***** DATA FOR REVIEW
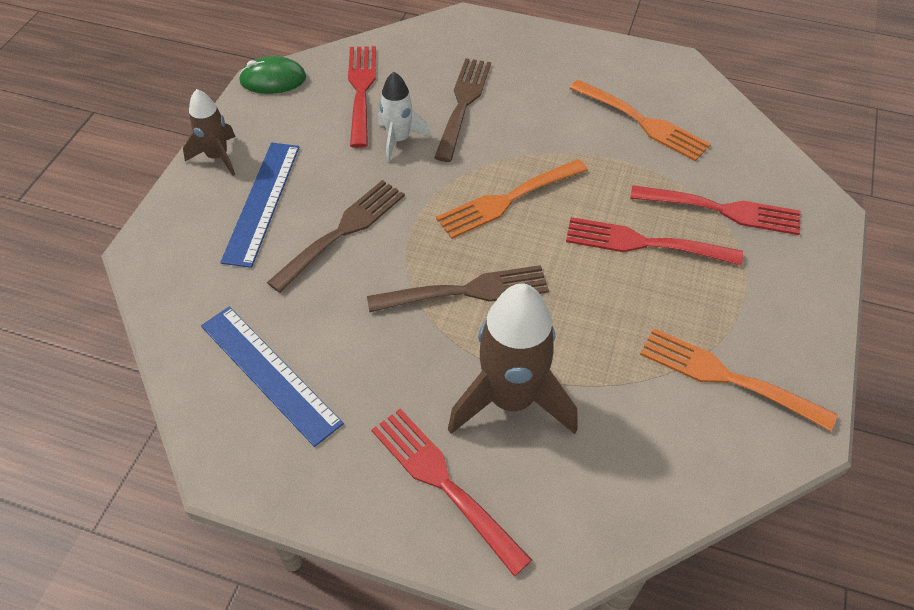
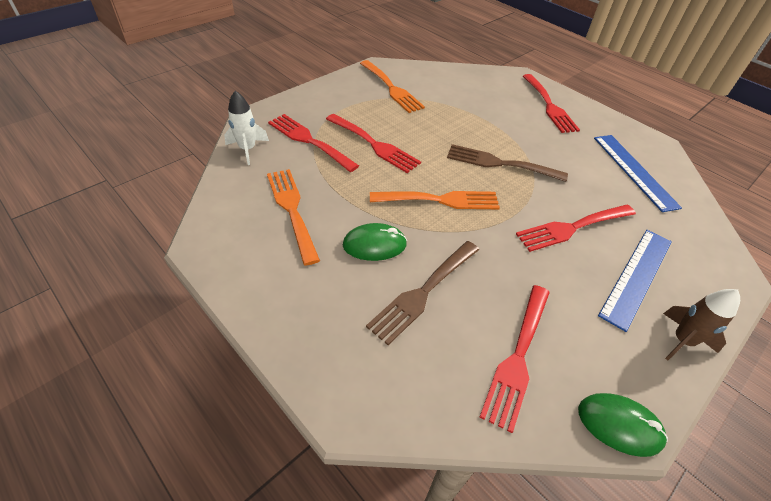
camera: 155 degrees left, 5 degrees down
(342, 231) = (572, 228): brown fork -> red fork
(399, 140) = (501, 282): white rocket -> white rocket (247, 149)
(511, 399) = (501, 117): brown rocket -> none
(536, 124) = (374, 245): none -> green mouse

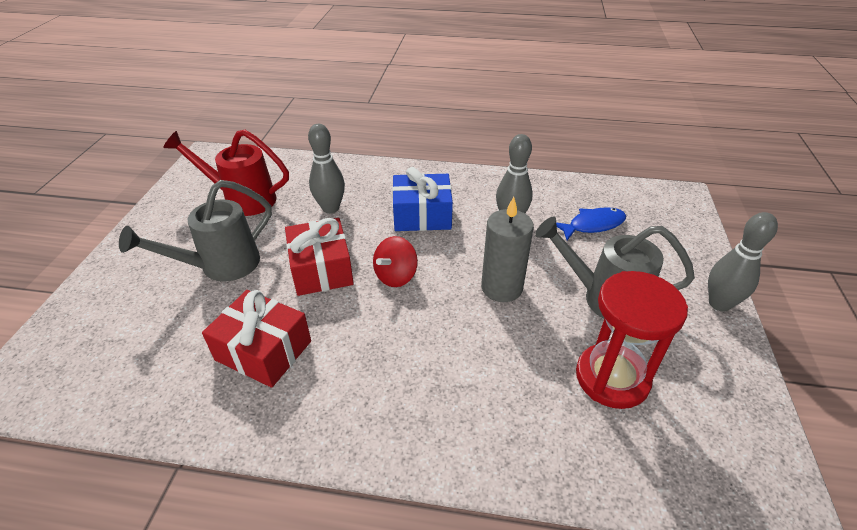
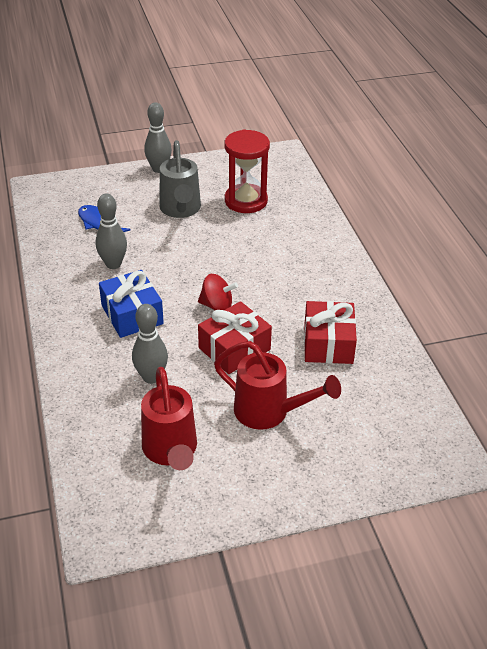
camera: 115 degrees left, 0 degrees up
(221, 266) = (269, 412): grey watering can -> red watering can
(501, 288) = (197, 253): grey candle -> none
**********
* **HOW TO COMPLETE THIS TASK**
The output is the data above, repeated exactly, with pictures omitted.

* **REPLY TO THE TASK**
camera: 155 degrees left, 5 degrees down
(342, 231) = (572, 228): brown fork -> red fork
(399, 140) = (501, 282): white rocket -> white rocket (247, 149)
(511, 399) = (501, 117): brown rocket -> none
(536, 124) = (374, 245): none -> green mouse

camera: 115 degrees left, 0 degrees up
(221, 266) = (269, 412): grey watering can -> red watering can
(501, 288) = (197, 253): grey candle -> none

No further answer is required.